== YOUR INSTRUCTIONS ==
Pictures are to be left out, and only the lines from the one containing "R2: 10k (COM, W15) -> 10k (VS, W15)" through the last line of the data are to be returned exactly.
• • • • •
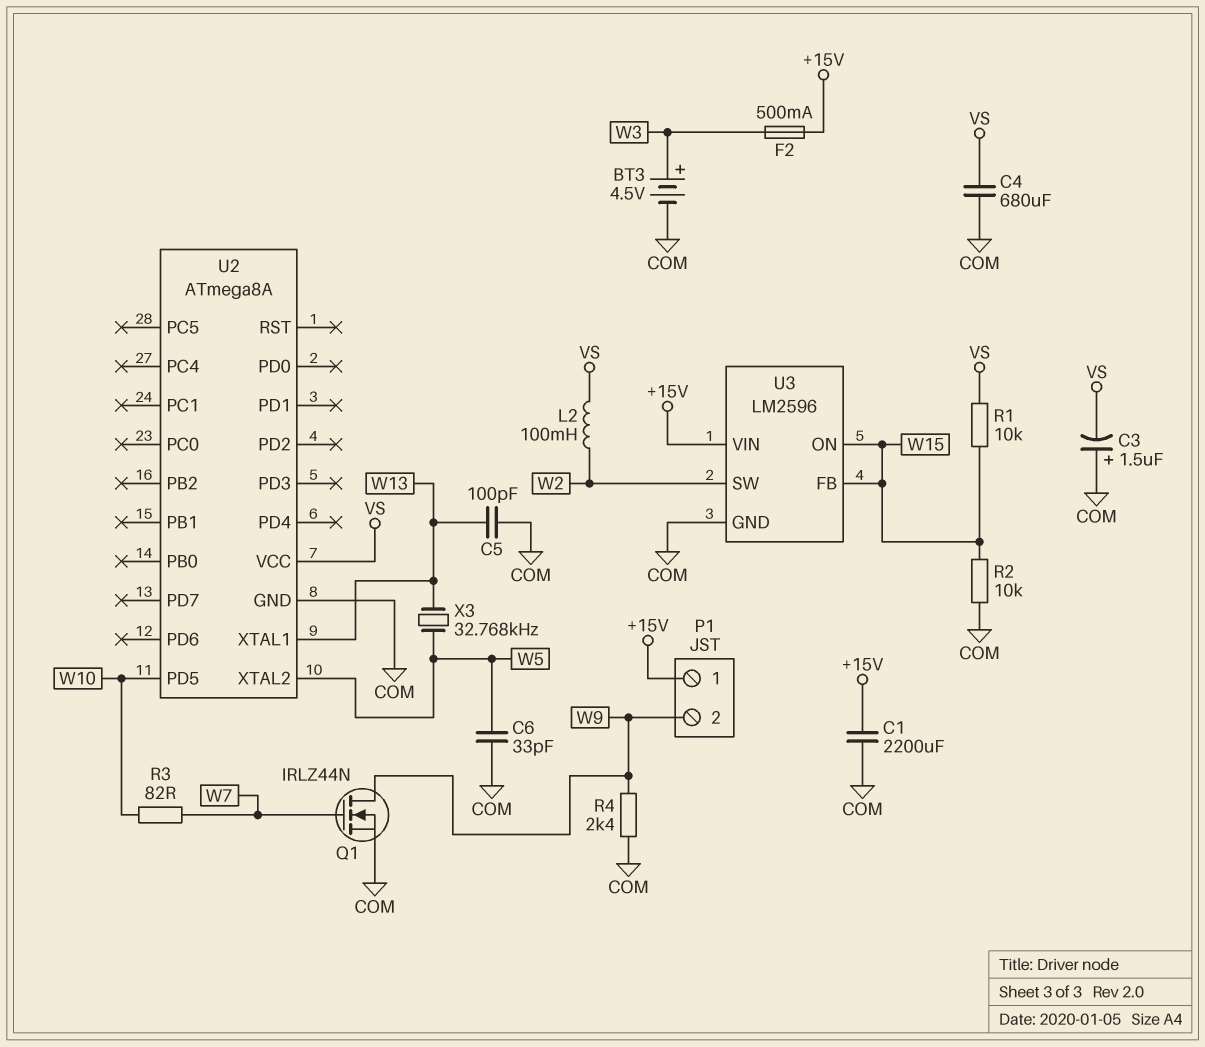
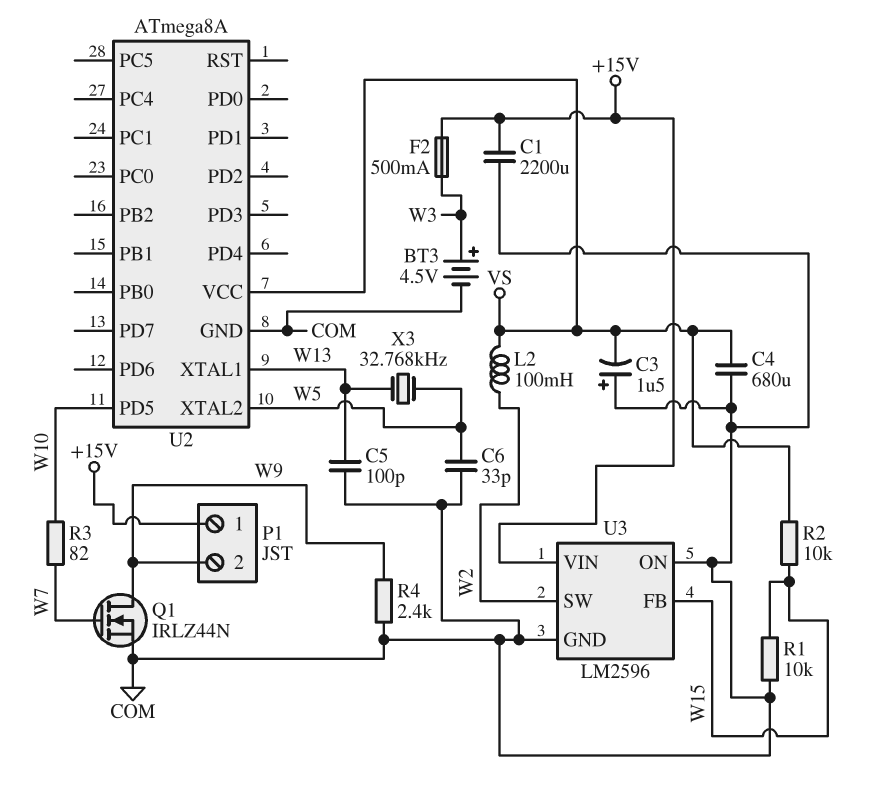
R1: 10k (VS, W15) -> 10k (COM, W15)
R2: 10k (COM, W15) -> 10k (VS, W15)
U3 pin ON: W15 -> COM

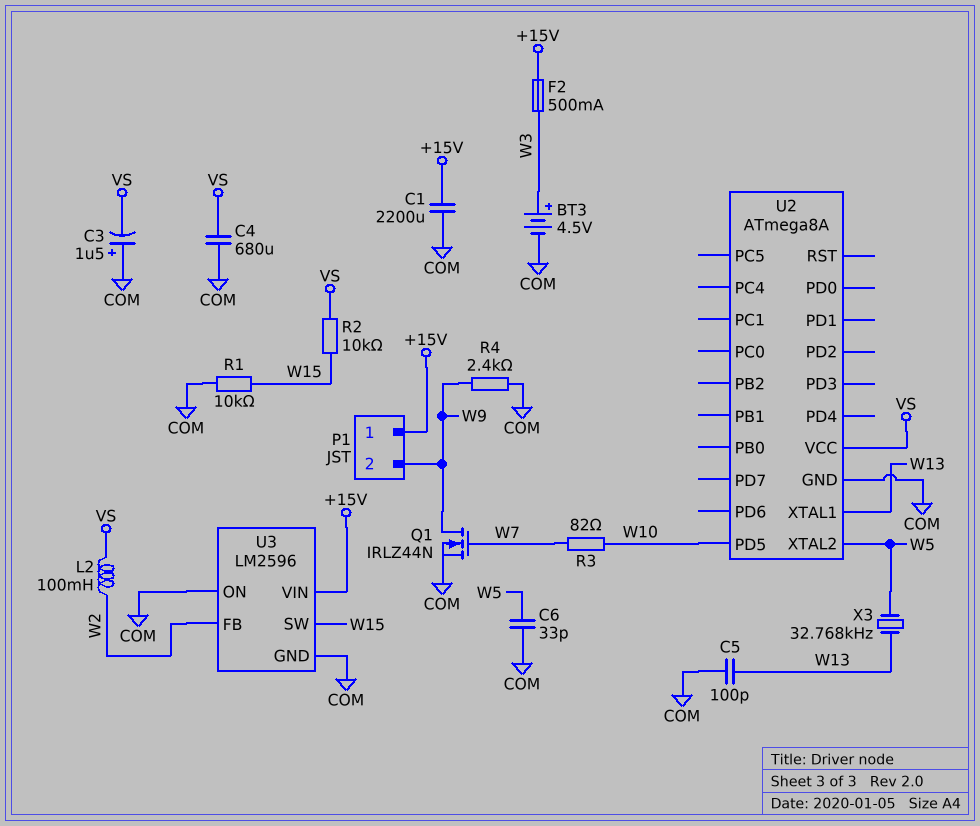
U3 pin FB: W15 -> W2
U3 pin SW: W2 -> W15

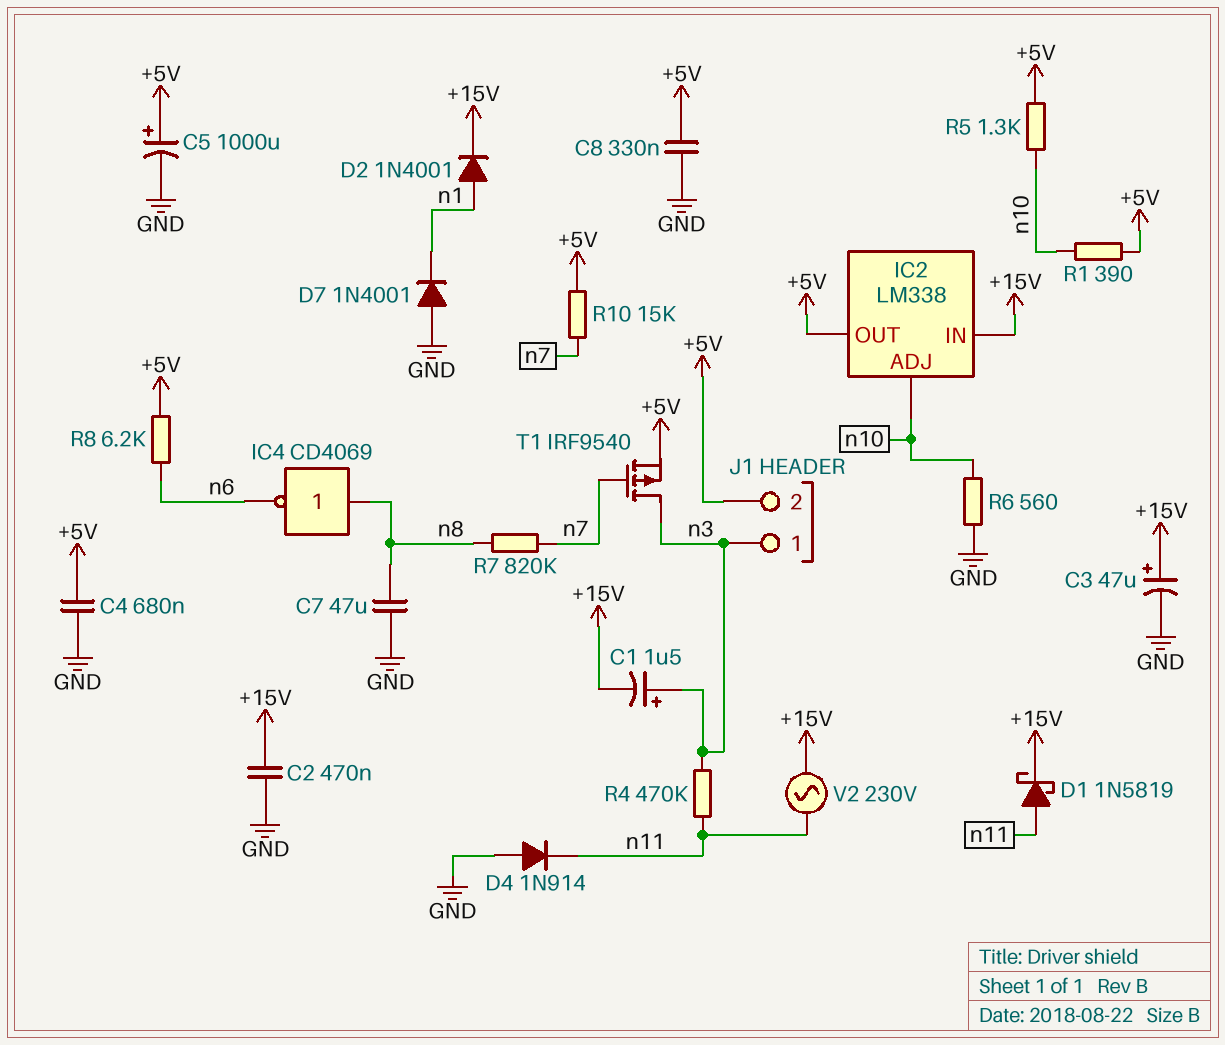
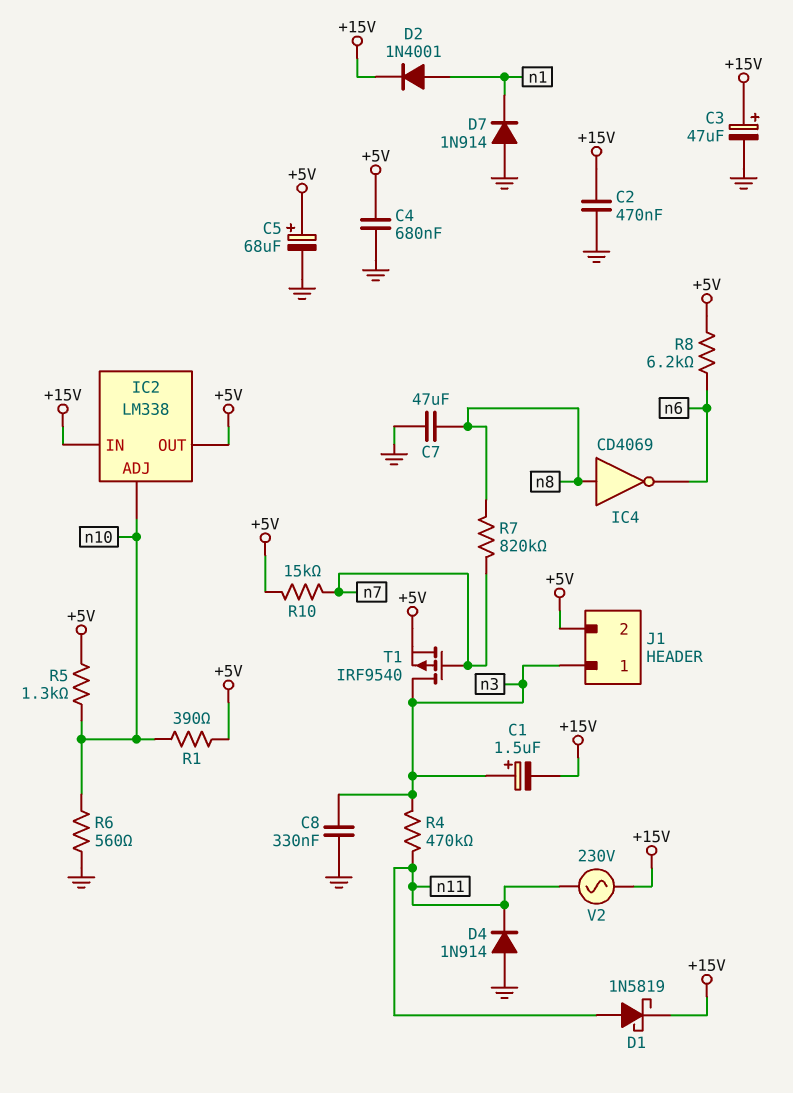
C5: 1000uF (plus +5V, minus GND) -> 68uF (plus +5V, minus GND)
C8: 330nF (+5V, GND) -> 330nF (GND, n3)
D7: diode 1N4001 (A GND, K n1) -> diode 1N914 (A GND, K n1)

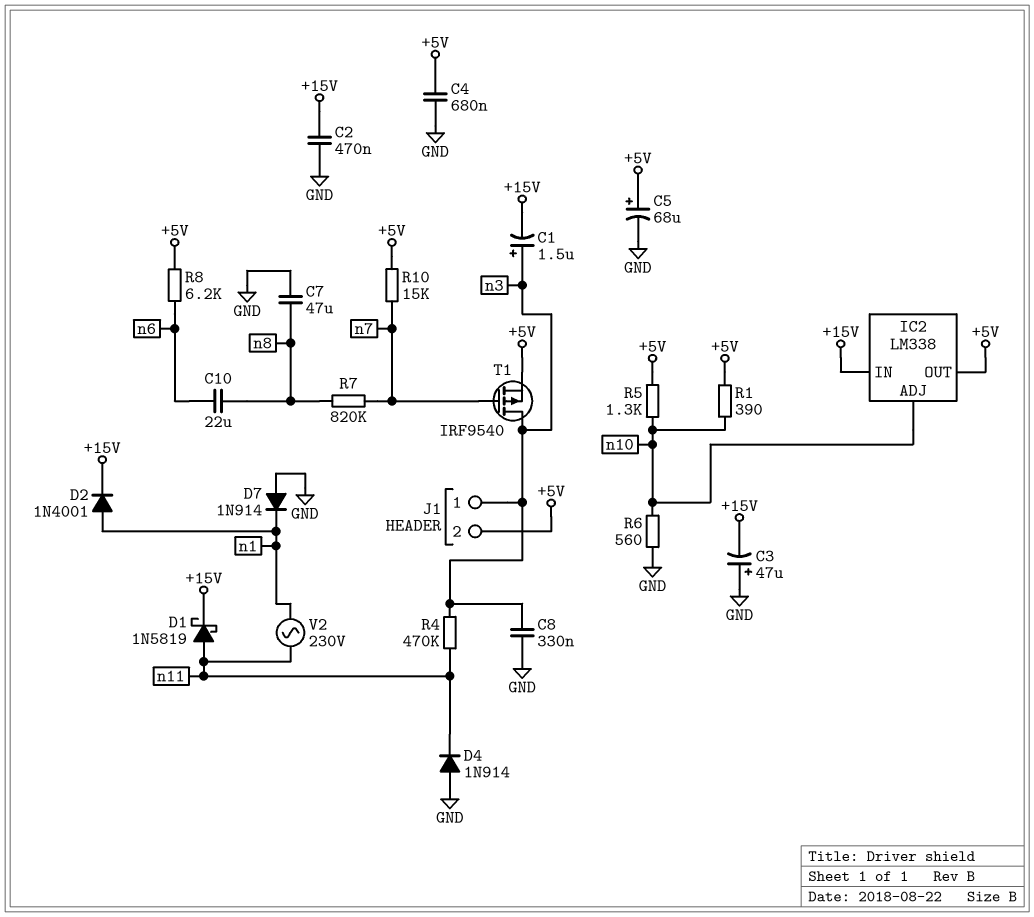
C3: 47uF (plus +15V, minus GND) -> 47uF (plus GND, minus +15V)
C10: none -> 22uF (n6, n8)
IC4: NOT CD4069 (in n8, out n6) -> none
V2: AC 230V (+15V, n11) -> AC 230V (n1, n11)

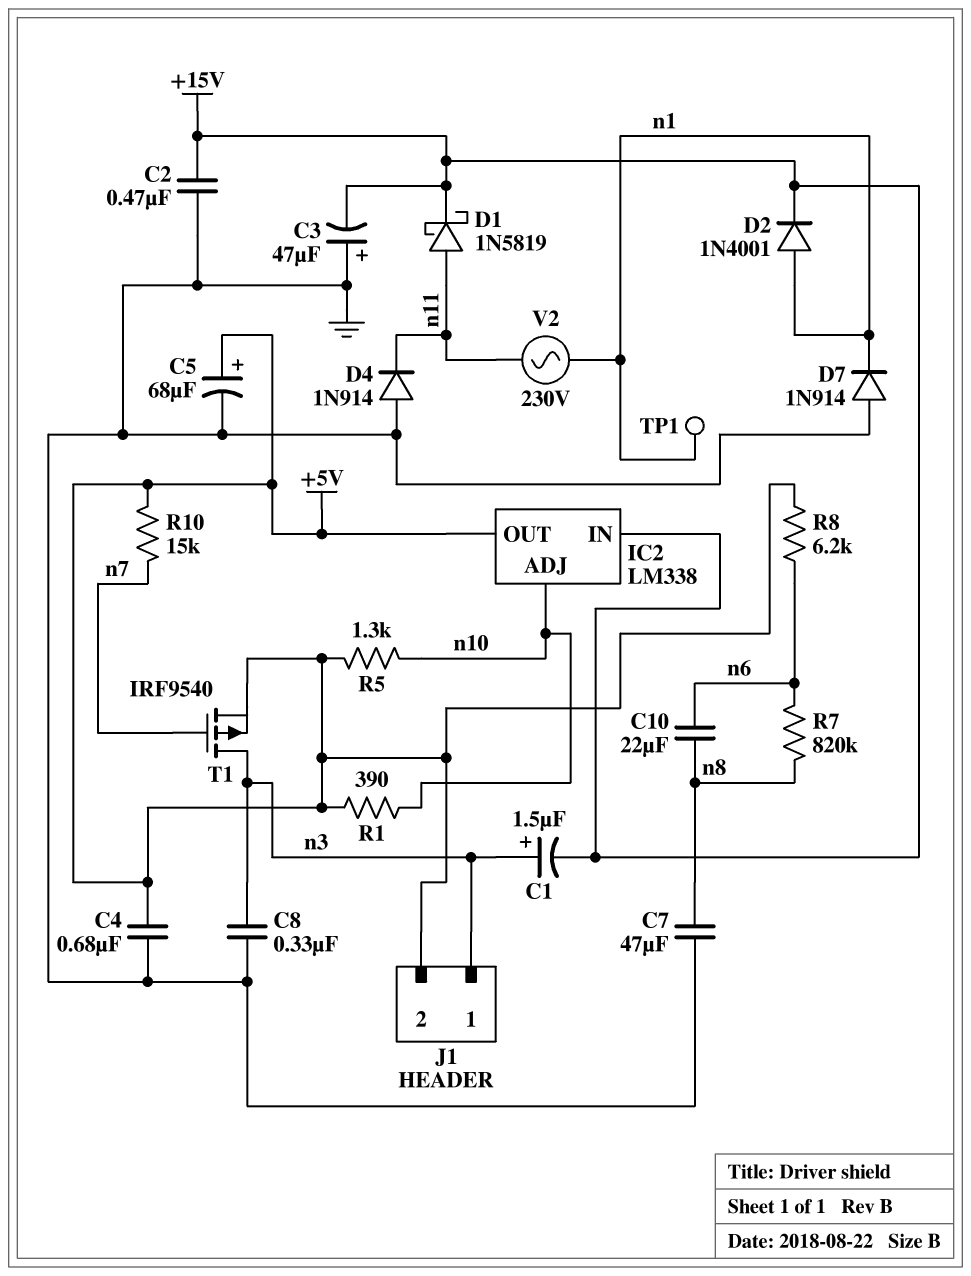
R4: 470k (n3, n11) -> none
R6: 560 (GND, n10) -> none
R7: 820k (n7, n8) -> 820k (n6, n8)
TP1: none -> test point (n1)

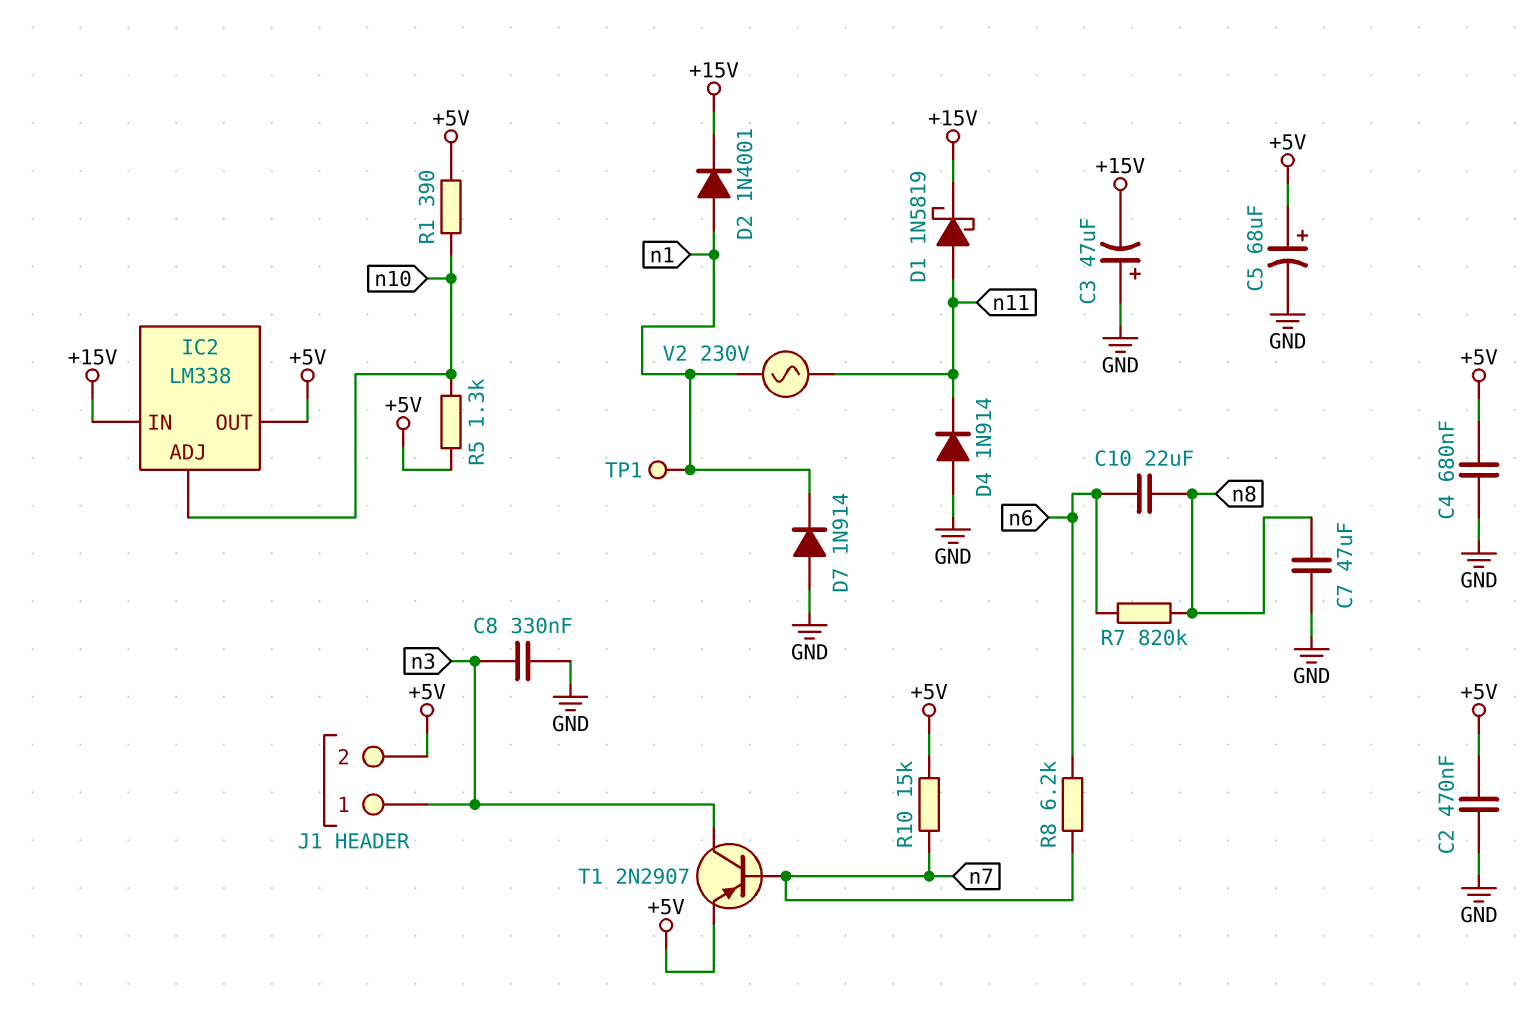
C1: 1.5uF (plus n3, minus +15V) -> none
C2: 470nF (+15V, GND) -> 470nF (+5V, GND)
R8: 6.2k (+5V, n6) -> 6.2k (n6, n7)
T1: PMOS IRF9540 (G n7, D n3, S +5V) -> PNP 2N2907 (B n7, C n3, E +5V)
• • • • •
== OUTPUT BELOW ==
R2: 10k (COM, W15) -> 10k (VS, W15)
U3 pin ON: W15 -> COM

U3 pin FB: W15 -> W2
U3 pin SW: W2 -> W15

C5: 1000uF (plus +5V, minus GND) -> 68uF (plus +5V, minus GND)
C8: 330nF (+5V, GND) -> 330nF (GND, n3)
D7: diode 1N4001 (A GND, K n1) -> diode 1N914 (A GND, K n1)

C3: 47uF (plus +15V, minus GND) -> 47uF (plus GND, minus +15V)
C10: none -> 22uF (n6, n8)
IC4: NOT CD4069 (in n8, out n6) -> none
V2: AC 230V (+15V, n11) -> AC 230V (n1, n11)

R4: 470k (n3, n11) -> none
R6: 560 (GND, n10) -> none
R7: 820k (n7, n8) -> 820k (n6, n8)
TP1: none -> test point (n1)

C1: 1.5uF (plus n3, minus +15V) -> none
C2: 470nF (+15V, GND) -> 470nF (+5V, GND)
R8: 6.2k (+5V, n6) -> 6.2k (n6, n7)
T1: PMOS IRF9540 (G n7, D n3, S +5V) -> PNP 2N2907 (B n7, C n3, E +5V)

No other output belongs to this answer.